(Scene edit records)

━━━━━━━━━━

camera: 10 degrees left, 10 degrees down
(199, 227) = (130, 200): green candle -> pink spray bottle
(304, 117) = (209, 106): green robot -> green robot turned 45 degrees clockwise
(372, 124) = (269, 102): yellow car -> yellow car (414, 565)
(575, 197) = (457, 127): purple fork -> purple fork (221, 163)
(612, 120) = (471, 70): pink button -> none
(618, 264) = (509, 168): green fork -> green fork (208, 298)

━━━━━━━━━━

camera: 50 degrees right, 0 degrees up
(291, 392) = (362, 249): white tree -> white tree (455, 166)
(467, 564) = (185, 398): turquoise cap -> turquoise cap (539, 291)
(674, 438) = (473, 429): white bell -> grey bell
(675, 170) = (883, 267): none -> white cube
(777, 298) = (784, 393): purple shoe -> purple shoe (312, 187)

━━━━━━━━━━

What is needed is an exact copy of the lines above, from the one containing "(372, 124) = (269, 102): yellow" through the one containing "(618, 264) = (509, 168): green", with nothing added.

■ WRITTEN ANSWER:
(372, 124) = (269, 102): yellow car -> yellow car (414, 565)
(575, 197) = (457, 127): purple fork -> purple fork (221, 163)
(612, 120) = (471, 70): pink button -> none
(618, 264) = (509, 168): green fork -> green fork (208, 298)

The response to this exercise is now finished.